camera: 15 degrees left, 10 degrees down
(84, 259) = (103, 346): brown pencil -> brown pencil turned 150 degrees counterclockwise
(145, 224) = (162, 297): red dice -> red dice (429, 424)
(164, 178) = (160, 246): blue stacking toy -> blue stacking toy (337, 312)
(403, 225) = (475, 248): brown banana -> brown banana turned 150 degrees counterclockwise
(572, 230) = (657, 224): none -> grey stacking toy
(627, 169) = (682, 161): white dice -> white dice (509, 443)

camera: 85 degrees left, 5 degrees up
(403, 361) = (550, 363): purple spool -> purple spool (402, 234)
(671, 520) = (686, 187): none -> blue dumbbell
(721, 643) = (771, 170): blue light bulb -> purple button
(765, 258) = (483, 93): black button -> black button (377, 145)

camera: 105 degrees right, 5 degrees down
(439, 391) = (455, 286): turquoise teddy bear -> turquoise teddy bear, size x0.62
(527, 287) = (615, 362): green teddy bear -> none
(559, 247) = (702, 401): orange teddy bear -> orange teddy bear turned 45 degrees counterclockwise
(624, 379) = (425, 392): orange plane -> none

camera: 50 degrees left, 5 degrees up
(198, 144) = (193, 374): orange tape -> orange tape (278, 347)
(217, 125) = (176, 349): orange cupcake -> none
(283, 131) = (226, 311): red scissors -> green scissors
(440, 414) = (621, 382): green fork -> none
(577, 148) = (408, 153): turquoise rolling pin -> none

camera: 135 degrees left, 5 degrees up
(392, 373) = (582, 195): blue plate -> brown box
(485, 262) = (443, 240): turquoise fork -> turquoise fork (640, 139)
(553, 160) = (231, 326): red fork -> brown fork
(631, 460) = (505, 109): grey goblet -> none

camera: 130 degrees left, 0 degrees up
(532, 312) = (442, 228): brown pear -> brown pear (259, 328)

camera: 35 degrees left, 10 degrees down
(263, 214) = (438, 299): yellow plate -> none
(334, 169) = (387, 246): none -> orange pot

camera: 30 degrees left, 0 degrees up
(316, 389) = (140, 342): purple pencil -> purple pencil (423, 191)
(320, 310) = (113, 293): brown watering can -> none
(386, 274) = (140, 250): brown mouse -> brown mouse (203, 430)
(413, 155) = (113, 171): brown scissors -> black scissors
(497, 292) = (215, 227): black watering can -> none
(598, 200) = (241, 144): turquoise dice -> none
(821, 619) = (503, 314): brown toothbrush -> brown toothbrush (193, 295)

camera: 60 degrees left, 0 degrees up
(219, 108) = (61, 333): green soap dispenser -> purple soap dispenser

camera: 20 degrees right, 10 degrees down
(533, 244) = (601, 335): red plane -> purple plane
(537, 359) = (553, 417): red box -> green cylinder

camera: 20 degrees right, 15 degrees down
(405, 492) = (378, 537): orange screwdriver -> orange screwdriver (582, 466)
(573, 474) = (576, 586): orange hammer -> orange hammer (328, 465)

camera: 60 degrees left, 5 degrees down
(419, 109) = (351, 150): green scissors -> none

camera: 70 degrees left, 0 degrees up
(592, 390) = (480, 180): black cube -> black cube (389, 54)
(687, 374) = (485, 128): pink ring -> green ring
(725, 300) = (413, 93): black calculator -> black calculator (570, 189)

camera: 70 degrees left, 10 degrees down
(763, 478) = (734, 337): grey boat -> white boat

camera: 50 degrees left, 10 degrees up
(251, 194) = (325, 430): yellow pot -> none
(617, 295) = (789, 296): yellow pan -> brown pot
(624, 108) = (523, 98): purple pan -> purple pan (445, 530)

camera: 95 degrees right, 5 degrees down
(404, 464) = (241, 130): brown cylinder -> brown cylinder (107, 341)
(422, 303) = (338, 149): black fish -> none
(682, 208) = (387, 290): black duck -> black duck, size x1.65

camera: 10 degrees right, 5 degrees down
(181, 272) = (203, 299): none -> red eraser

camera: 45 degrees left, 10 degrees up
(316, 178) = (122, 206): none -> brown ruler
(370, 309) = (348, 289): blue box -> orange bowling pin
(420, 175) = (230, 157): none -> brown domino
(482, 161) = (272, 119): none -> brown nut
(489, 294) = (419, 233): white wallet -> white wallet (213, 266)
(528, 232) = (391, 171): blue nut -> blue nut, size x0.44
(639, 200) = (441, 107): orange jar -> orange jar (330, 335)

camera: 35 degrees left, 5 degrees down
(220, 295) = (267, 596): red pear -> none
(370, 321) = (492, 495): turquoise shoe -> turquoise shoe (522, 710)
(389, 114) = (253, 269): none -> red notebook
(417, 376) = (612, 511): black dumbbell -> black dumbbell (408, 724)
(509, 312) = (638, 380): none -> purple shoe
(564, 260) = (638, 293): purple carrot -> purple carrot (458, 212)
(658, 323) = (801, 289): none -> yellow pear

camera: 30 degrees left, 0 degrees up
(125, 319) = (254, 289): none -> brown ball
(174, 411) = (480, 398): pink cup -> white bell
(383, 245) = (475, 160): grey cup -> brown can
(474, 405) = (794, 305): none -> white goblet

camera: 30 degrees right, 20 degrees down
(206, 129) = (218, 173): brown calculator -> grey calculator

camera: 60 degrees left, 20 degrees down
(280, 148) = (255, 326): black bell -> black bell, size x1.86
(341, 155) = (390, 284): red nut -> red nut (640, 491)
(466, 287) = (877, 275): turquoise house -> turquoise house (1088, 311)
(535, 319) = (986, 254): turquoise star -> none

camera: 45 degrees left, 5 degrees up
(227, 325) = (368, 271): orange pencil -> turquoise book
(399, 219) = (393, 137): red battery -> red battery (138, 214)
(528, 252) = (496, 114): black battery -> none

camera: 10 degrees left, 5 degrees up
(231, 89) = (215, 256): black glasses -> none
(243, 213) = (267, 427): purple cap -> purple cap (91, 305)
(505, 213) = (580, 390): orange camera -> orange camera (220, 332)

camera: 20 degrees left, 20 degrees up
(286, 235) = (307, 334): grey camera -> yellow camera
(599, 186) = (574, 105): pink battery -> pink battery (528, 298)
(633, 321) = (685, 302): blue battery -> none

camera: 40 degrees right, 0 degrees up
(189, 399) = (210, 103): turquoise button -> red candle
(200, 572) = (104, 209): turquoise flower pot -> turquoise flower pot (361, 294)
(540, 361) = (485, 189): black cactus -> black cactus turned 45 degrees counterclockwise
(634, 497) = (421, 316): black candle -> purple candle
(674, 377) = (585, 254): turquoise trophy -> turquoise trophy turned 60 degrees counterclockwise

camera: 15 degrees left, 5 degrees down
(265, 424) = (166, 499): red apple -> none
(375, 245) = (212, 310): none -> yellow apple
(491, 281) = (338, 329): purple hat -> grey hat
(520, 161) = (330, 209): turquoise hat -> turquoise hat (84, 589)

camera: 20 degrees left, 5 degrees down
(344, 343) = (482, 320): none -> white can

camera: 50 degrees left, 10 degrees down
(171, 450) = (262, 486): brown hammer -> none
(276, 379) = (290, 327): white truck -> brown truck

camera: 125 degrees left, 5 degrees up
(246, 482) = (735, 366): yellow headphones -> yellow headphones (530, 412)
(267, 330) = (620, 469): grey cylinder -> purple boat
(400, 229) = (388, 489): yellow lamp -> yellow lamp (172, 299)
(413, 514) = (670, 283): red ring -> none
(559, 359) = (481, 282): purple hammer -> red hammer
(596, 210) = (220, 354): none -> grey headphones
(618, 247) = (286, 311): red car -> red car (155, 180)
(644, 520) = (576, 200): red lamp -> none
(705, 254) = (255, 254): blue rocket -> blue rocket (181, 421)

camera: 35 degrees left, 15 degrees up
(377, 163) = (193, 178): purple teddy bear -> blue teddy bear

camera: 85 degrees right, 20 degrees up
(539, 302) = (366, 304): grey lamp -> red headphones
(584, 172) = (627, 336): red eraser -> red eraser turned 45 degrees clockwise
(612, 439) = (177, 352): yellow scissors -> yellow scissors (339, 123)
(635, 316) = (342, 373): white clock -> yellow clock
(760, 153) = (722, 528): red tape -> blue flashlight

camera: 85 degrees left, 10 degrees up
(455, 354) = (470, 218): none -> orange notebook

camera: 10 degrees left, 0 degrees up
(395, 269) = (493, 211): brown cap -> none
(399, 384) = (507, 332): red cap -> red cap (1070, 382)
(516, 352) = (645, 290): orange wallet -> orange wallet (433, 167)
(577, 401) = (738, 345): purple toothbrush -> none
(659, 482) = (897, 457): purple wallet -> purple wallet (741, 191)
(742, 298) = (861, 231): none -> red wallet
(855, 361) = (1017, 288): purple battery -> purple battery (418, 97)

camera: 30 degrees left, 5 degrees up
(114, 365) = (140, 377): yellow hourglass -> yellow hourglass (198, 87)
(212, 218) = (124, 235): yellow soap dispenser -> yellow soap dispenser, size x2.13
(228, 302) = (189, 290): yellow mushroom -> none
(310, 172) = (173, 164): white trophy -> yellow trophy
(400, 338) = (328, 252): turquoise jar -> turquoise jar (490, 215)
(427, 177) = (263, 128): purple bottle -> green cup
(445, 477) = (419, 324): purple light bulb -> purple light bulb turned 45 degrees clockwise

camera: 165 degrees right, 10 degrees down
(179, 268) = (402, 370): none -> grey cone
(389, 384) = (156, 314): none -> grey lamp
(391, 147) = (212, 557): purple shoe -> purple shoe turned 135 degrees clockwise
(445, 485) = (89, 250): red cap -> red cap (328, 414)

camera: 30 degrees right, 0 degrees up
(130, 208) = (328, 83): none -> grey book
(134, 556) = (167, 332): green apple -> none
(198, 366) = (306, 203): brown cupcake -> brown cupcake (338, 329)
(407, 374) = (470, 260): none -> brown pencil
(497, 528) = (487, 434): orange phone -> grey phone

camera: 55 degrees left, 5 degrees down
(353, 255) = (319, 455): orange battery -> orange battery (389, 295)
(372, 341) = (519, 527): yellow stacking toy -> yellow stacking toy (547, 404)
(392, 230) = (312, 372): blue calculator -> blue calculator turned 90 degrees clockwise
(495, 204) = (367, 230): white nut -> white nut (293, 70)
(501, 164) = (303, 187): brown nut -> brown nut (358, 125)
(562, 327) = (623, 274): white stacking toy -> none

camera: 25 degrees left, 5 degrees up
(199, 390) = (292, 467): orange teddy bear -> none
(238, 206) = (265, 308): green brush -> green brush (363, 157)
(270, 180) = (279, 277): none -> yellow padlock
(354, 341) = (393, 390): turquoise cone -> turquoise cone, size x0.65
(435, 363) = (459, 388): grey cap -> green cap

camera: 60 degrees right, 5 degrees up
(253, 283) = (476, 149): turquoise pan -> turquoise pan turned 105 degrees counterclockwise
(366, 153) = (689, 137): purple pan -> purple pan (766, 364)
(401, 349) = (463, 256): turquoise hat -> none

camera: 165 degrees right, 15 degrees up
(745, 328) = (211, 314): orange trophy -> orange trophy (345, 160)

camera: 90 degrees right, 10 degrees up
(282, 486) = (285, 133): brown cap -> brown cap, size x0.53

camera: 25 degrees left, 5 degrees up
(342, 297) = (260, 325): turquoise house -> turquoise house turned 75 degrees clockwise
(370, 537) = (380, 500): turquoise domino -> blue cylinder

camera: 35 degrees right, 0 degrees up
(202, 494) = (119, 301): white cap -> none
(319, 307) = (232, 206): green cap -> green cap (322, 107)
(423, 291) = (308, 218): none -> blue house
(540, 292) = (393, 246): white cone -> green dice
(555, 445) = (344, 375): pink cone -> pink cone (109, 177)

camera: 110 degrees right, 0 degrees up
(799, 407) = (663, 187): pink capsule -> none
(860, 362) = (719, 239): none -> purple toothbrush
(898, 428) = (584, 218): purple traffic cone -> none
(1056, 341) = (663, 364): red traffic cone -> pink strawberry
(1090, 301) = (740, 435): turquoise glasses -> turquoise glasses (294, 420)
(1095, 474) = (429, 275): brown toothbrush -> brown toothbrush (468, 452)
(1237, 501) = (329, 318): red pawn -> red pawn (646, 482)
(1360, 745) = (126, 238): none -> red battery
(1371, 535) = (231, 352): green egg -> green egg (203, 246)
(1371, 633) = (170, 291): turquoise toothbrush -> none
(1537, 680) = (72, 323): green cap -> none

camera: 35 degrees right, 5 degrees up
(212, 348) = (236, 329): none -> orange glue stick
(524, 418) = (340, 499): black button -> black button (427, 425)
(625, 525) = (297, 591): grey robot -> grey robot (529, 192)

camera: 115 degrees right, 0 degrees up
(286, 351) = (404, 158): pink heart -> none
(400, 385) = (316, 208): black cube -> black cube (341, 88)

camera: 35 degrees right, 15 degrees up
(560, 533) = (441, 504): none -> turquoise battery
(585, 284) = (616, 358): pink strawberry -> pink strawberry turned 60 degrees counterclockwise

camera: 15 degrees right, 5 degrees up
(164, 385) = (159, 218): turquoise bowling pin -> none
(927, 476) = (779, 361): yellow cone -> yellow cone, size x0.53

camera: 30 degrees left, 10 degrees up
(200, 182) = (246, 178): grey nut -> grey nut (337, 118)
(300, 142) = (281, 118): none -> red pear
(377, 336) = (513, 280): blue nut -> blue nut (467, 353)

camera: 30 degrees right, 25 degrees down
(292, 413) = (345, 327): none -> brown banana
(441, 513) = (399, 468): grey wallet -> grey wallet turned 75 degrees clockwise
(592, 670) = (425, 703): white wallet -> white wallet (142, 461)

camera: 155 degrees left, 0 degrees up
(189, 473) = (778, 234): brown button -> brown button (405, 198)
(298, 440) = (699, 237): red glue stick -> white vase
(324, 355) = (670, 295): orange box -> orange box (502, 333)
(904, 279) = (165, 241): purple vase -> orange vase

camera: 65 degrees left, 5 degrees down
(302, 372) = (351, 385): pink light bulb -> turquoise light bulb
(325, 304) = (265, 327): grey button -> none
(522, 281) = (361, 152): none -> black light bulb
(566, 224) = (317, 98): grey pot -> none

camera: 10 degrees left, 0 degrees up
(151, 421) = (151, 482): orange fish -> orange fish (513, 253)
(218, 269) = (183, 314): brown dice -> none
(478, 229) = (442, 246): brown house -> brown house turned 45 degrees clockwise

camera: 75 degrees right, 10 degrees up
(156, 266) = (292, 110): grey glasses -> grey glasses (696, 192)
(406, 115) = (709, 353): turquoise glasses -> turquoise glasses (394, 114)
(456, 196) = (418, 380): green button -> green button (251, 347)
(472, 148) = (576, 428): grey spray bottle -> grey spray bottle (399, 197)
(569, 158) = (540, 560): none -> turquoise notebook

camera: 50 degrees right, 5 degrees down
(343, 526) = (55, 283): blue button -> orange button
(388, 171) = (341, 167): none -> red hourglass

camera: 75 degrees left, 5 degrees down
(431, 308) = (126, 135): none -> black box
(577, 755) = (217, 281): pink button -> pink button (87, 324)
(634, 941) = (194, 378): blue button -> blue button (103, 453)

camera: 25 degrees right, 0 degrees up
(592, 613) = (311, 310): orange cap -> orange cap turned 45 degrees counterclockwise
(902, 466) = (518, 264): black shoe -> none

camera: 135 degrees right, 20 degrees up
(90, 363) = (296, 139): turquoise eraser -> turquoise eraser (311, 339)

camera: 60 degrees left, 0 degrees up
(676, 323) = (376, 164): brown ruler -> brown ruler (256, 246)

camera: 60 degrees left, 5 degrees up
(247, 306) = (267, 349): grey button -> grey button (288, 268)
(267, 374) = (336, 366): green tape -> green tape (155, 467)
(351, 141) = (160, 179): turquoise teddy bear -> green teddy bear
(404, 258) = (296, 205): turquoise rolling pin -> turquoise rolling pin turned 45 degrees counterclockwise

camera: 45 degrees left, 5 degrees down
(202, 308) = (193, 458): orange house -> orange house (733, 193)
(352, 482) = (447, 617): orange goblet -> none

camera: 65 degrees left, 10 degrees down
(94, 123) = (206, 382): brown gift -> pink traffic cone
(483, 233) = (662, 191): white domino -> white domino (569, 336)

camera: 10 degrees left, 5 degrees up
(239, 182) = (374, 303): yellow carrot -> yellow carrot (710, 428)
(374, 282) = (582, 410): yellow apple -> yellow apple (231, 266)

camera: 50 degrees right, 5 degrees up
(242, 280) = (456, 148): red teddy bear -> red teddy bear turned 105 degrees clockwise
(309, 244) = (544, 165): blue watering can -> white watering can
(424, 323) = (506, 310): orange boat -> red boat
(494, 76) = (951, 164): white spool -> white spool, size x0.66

→ **What to do**: Take the listing from its first line to the line containing "(671, 520) = (686, 187): none". Reproduce those lines exactly and nothing else.

→ **Problem solution**:
camera: 15 degrees left, 10 degrees down
(84, 259) = (103, 346): brown pencil -> brown pencil turned 150 degrees counterclockwise
(145, 224) = (162, 297): red dice -> red dice (429, 424)
(164, 178) = (160, 246): blue stacking toy -> blue stacking toy (337, 312)
(403, 225) = (475, 248): brown banana -> brown banana turned 150 degrees counterclockwise
(572, 230) = (657, 224): none -> grey stacking toy
(627, 169) = (682, 161): white dice -> white dice (509, 443)

camera: 85 degrees left, 5 degrees up
(403, 361) = (550, 363): purple spool -> purple spool (402, 234)
(671, 520) = (686, 187): none -> blue dumbbell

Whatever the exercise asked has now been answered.